### The input

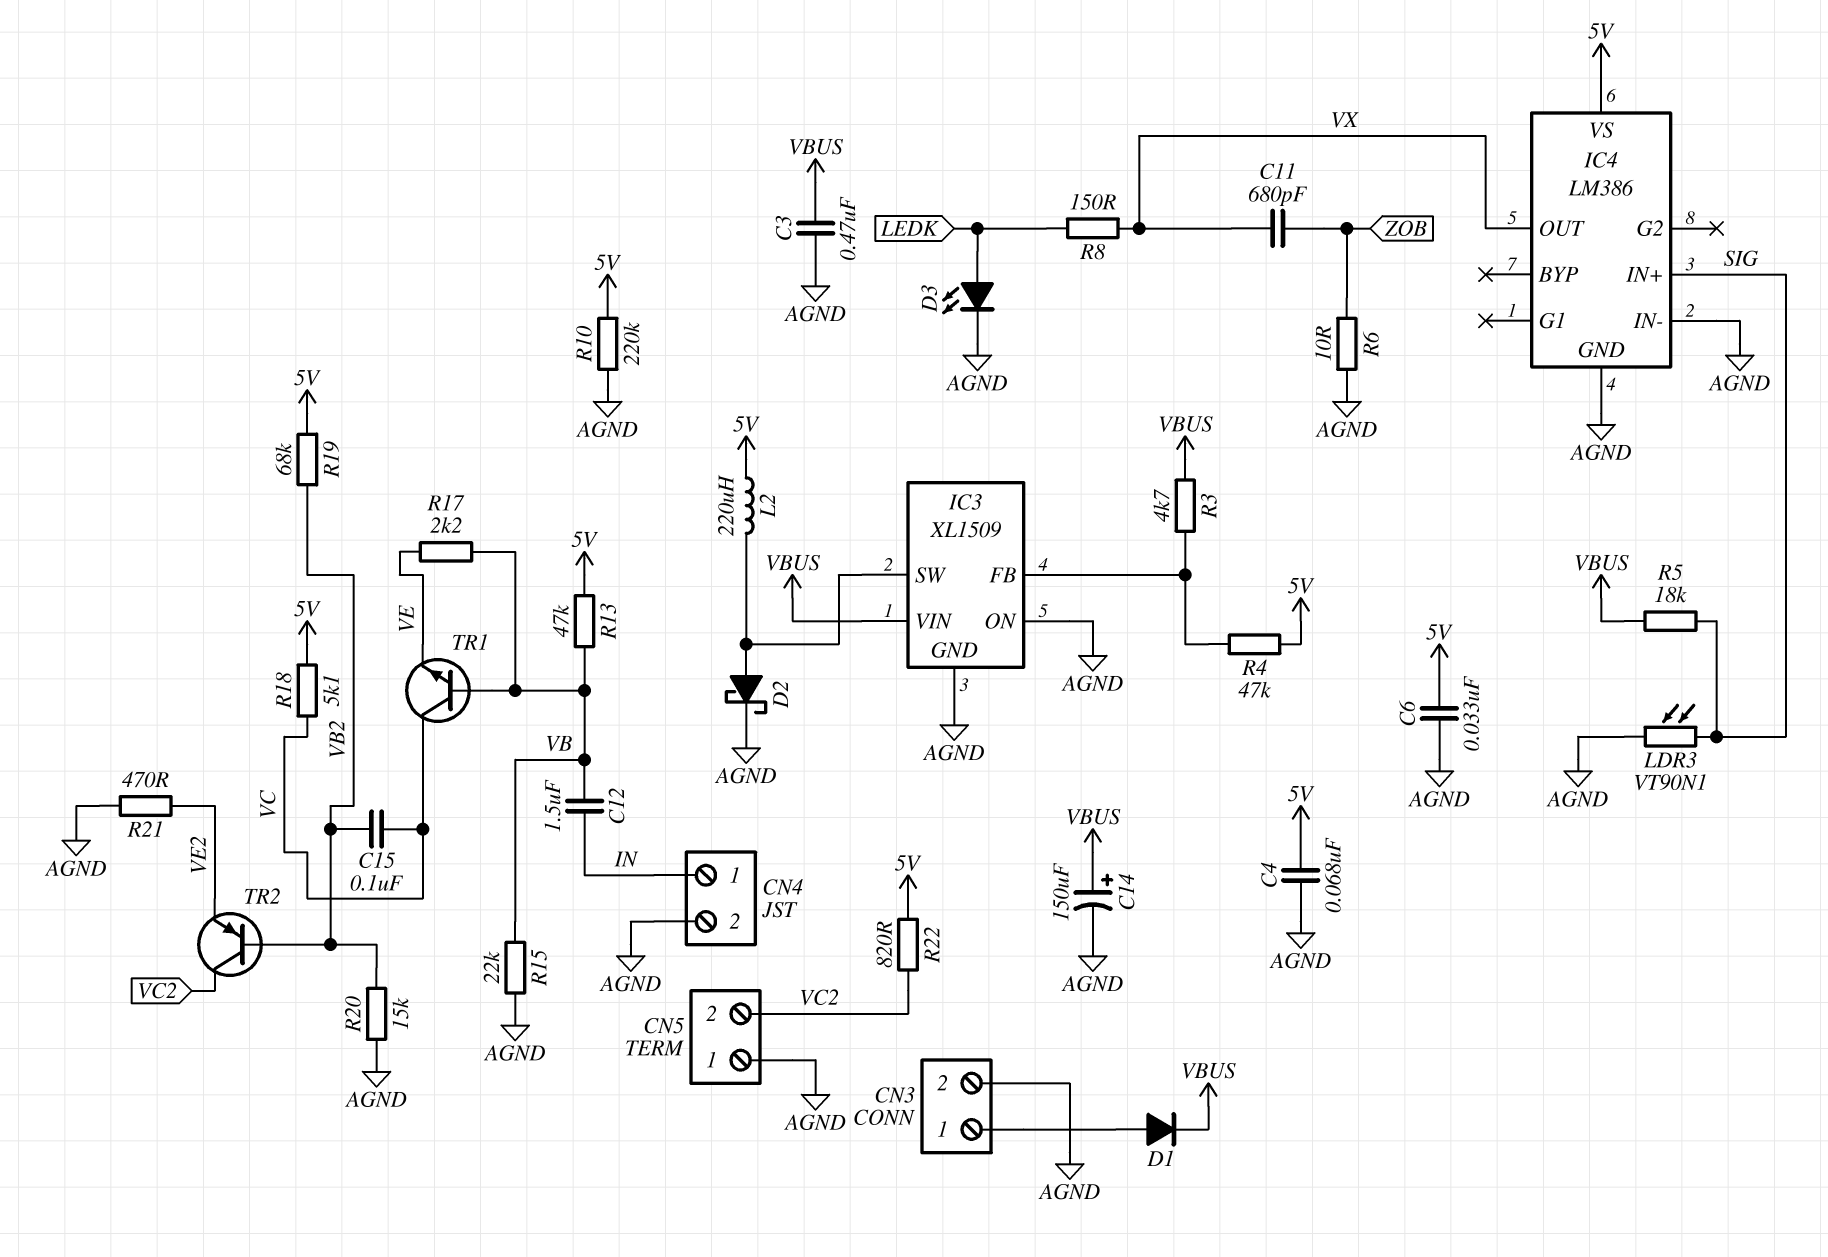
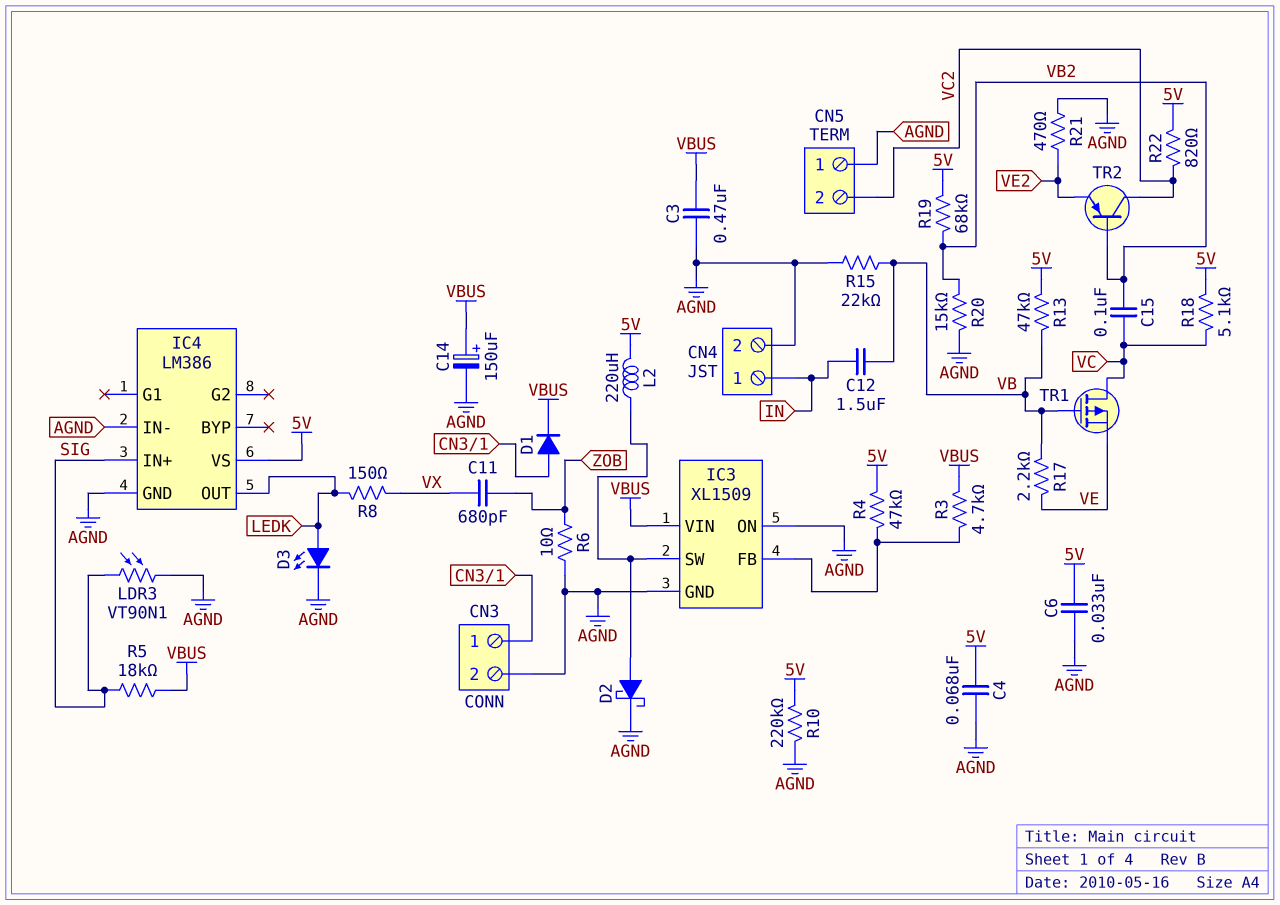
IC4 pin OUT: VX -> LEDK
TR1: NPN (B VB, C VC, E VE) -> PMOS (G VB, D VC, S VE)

######
### The input

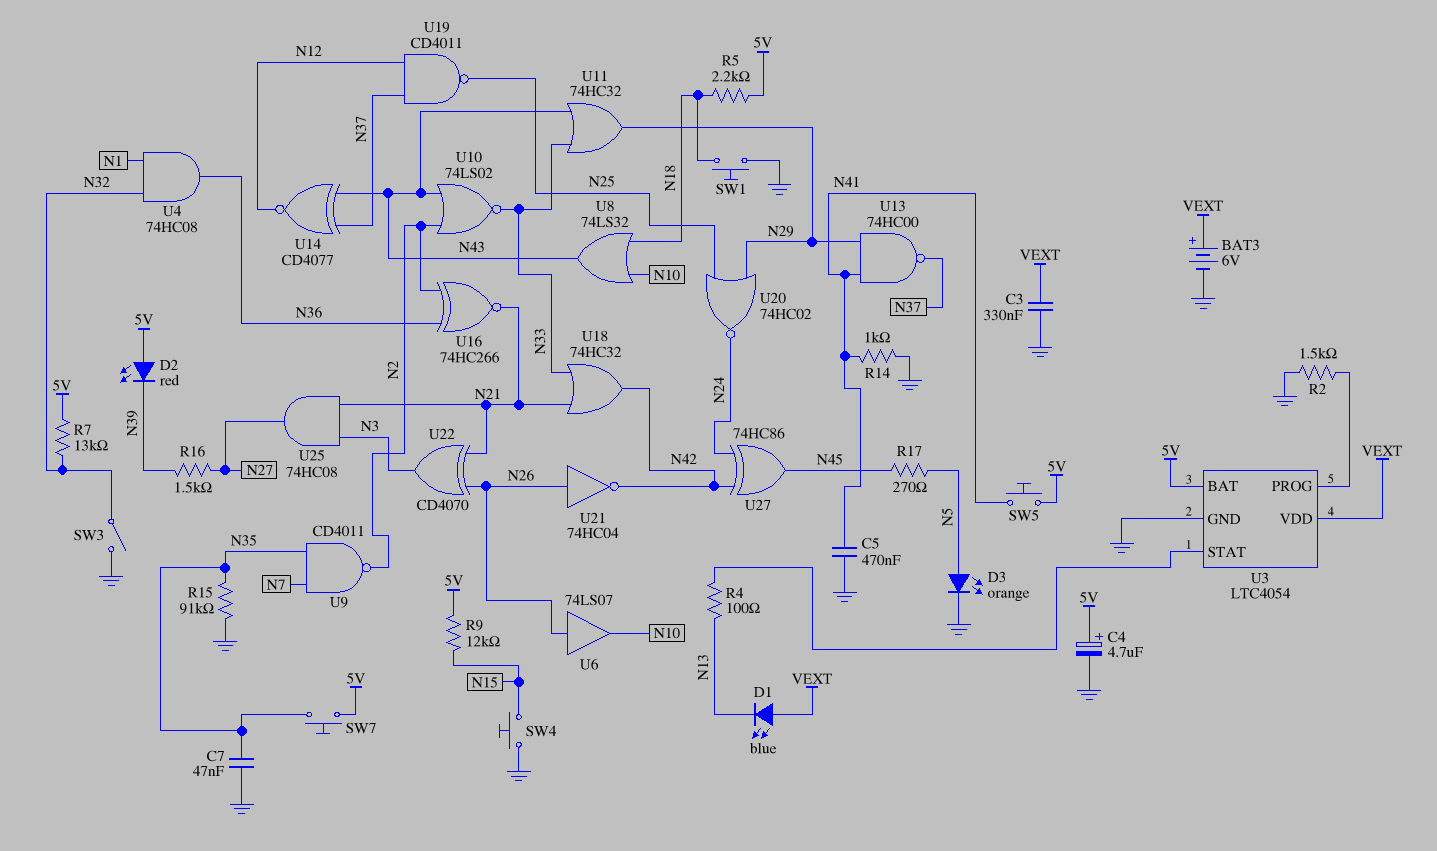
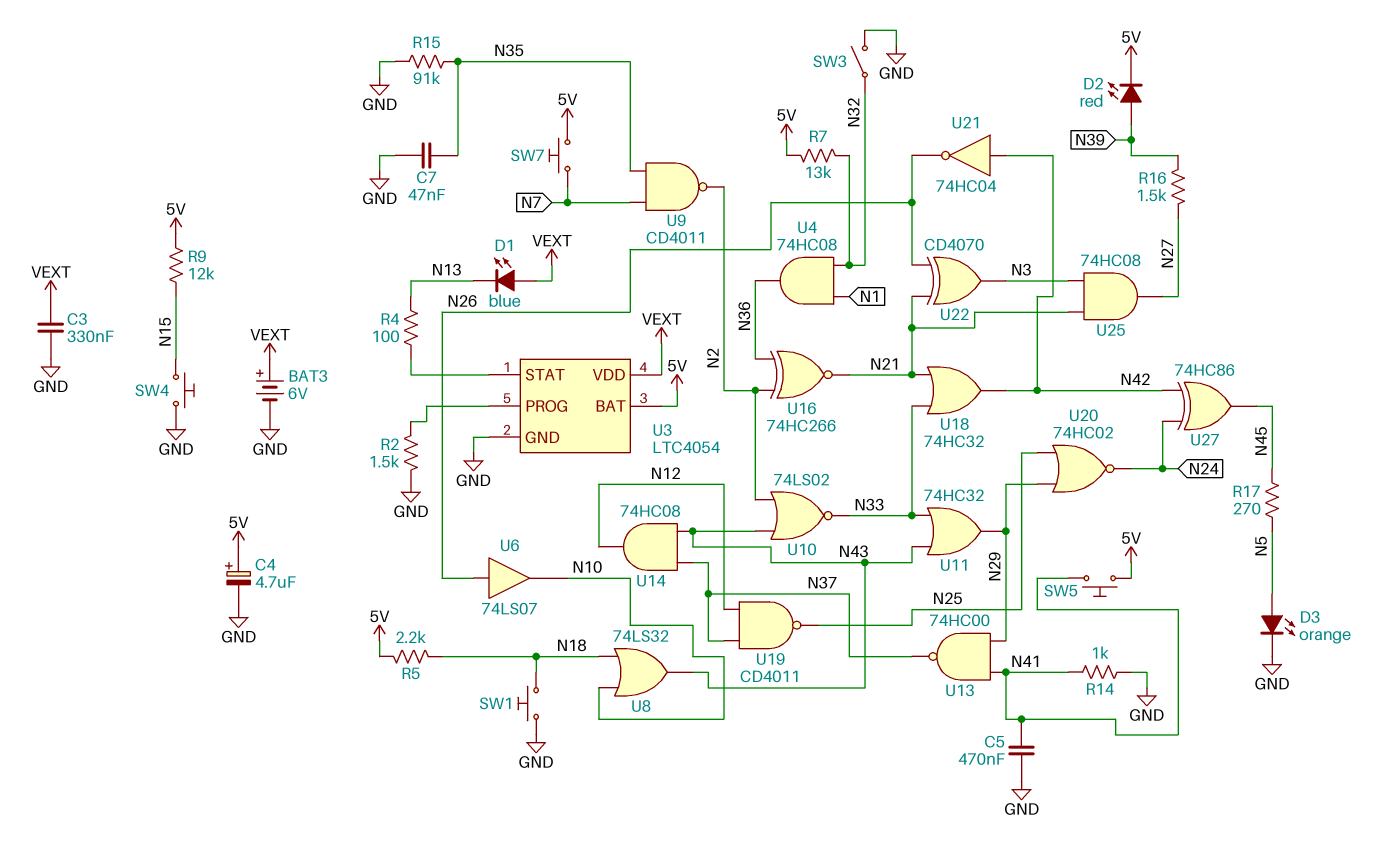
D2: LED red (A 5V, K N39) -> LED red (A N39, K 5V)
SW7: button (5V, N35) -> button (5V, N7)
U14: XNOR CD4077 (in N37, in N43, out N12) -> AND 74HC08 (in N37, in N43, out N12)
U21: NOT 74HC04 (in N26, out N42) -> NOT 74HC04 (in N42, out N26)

######
### The input

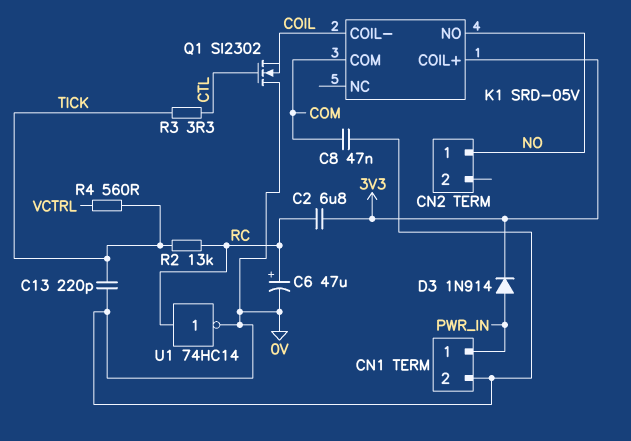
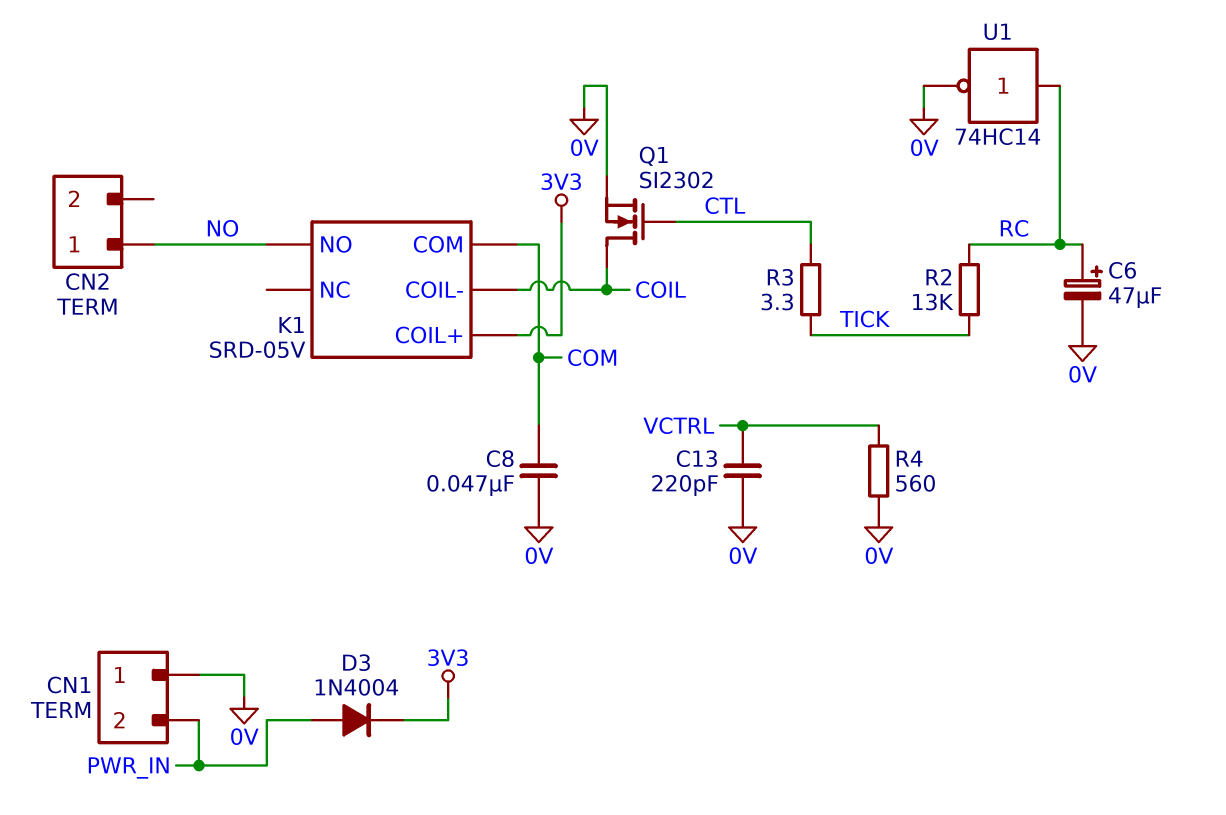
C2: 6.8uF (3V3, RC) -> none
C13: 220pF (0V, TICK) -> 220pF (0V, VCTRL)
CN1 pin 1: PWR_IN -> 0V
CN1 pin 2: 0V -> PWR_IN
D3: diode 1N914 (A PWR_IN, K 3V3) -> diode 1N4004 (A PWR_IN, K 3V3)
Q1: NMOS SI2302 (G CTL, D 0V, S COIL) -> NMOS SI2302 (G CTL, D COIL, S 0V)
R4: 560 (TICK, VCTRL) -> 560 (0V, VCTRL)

######

*What you have to do:* Take the stretch of lines above from the one containing "D2: LED red" through the one containing "U21: NOT 74HC04" and repeat it exactly, adding no other line.

*Exercise response:*
D2: LED red (A 5V, K N39) -> LED red (A N39, K 5V)
SW7: button (5V, N35) -> button (5V, N7)
U14: XNOR CD4077 (in N37, in N43, out N12) -> AND 74HC08 (in N37, in N43, out N12)
U21: NOT 74HC04 (in N26, out N42) -> NOT 74HC04 (in N42, out N26)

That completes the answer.